§ **Required work**
Reproduce every entry exactly, without alteration.

───── Extracted records ─────

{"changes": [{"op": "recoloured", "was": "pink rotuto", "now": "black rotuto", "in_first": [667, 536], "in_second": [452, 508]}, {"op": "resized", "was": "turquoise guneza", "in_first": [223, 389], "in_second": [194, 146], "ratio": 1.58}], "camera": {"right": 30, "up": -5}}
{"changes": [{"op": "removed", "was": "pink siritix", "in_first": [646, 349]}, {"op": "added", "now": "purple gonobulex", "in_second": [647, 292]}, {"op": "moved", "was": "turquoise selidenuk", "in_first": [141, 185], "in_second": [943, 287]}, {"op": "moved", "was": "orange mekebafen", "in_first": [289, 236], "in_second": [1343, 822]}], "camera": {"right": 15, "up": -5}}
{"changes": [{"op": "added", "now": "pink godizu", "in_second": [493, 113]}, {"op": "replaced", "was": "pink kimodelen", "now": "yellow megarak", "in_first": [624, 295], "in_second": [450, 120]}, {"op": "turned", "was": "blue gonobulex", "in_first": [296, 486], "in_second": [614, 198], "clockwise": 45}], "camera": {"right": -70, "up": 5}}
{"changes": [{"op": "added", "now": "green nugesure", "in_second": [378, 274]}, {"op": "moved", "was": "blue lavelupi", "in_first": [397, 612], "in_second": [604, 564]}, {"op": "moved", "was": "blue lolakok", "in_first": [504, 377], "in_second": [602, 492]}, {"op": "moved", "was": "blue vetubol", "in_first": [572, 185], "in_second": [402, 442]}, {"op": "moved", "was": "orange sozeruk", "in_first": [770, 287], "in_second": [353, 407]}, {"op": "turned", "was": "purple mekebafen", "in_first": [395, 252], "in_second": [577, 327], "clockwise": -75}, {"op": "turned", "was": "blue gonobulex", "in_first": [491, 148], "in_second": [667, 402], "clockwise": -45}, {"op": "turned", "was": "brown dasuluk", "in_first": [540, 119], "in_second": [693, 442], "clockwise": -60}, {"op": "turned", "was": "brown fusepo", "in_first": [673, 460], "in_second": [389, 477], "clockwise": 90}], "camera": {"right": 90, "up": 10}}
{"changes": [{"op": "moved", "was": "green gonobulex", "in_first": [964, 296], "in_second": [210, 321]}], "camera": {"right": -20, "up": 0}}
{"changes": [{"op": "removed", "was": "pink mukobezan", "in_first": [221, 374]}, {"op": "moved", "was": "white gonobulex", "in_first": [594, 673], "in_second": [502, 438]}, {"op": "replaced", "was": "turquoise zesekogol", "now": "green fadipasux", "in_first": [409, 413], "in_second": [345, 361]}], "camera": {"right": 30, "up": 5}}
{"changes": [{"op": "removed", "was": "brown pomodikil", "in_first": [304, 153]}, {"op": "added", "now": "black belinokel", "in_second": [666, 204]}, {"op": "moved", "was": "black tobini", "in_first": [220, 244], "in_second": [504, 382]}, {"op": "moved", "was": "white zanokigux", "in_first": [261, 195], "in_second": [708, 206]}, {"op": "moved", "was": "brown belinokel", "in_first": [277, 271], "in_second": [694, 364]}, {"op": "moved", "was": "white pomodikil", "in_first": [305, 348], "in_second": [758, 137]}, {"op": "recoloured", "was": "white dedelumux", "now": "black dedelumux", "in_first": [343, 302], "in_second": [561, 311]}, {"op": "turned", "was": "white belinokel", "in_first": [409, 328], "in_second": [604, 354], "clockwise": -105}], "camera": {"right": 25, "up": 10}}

─────

§ **Your response**
{"changes": [{"op": "recoloured", "was": "pink rotuto", "now": "black rotuto", "in_first": [667, 536], "in_second": [452, 508]}, {"op": "resized", "was": "turquoise guneza", "in_first": [223, 389], "in_second": [194, 146], "ratio": 1.58}], "camera": {"right": 30, "up": -5}}
{"changes": [{"op": "removed", "was": "pink siritix", "in_first": [646, 349]}, {"op": "added", "now": "purple gonobulex", "in_second": [647, 292]}, {"op": "moved", "was": "turquoise selidenuk", "in_first": [141, 185], "in_second": [943, 287]}, {"op": "moved", "was": "orange mekebafen", "in_first": [289, 236], "in_second": [1343, 822]}], "camera": {"right": 15, "up": -5}}
{"changes": [{"op": "added", "now": "pink godizu", "in_second": [493, 113]}, {"op": "replaced", "was": "pink kimodelen", "now": "yellow megarak", "in_first": [624, 295], "in_second": [450, 120]}, {"op": "turned", "was": "blue gonobulex", "in_first": [296, 486], "in_second": [614, 198], "clockwise": 45}], "camera": {"right": -70, "up": 5}}
{"changes": [{"op": "added", "now": "green nugesure", "in_second": [378, 274]}, {"op": "moved", "was": "blue lavelupi", "in_first": [397, 612], "in_second": [604, 564]}, {"op": "moved", "was": "blue lolakok", "in_first": [504, 377], "in_second": [602, 492]}, {"op": "moved", "was": "blue vetubol", "in_first": [572, 185], "in_second": [402, 442]}, {"op": "moved", "was": "orange sozeruk", "in_first": [770, 287], "in_second": [353, 407]}, {"op": "turned", "was": "purple mekebafen", "in_first": [395, 252], "in_second": [577, 327], "clockwise": -75}, {"op": "turned", "was": "blue gonobulex", "in_first": [491, 148], "in_second": [667, 402], "clockwise": -45}, {"op": "turned", "was": "brown dasuluk", "in_first": [540, 119], "in_second": [693, 442], "clockwise": -60}, {"op": "turned", "was": "brown fusepo", "in_first": [673, 460], "in_second": [389, 477], "clockwise": 90}], "camera": {"right": 90, "up": 10}}
{"changes": [{"op": "moved", "was": "green gonobulex", "in_first": [964, 296], "in_second": [210, 321]}], "camera": {"right": -20, "up": 0}}
{"changes": [{"op": "removed", "was": "pink mukobezan", "in_first": [221, 374]}, {"op": "moved", "was": "white gonobulex", "in_first": [594, 673], "in_second": [502, 438]}, {"op": "replaced", "was": "turquoise zesekogol", "now": "green fadipasux", "in_first": [409, 413], "in_second": [345, 361]}], "camera": {"right": 30, "up": 5}}
{"changes": [{"op": "removed", "was": "brown pomodikil", "in_first": [304, 153]}, {"op": "added", "now": "black belinokel", "in_second": [666, 204]}, {"op": "moved", "was": "black tobini", "in_first": [220, 244], "in_second": [504, 382]}, {"op": "moved", "was": "white zanokigux", "in_first": [261, 195], "in_second": [708, 206]}, {"op": "moved", "was": "brown belinokel", "in_first": [277, 271], "in_second": [694, 364]}, {"op": "moved", "was": "white pomodikil", "in_first": [305, 348], "in_second": [758, 137]}, {"op": "recoloured", "was": "white dedelumux", "now": "black dedelumux", "in_first": [343, 302], "in_second": [561, 311]}, {"op": "turned", "was": "white belinokel", "in_first": [409, 328], "in_second": [604, 354], "clockwise": -105}], "camera": {"right": 25, "up": 10}}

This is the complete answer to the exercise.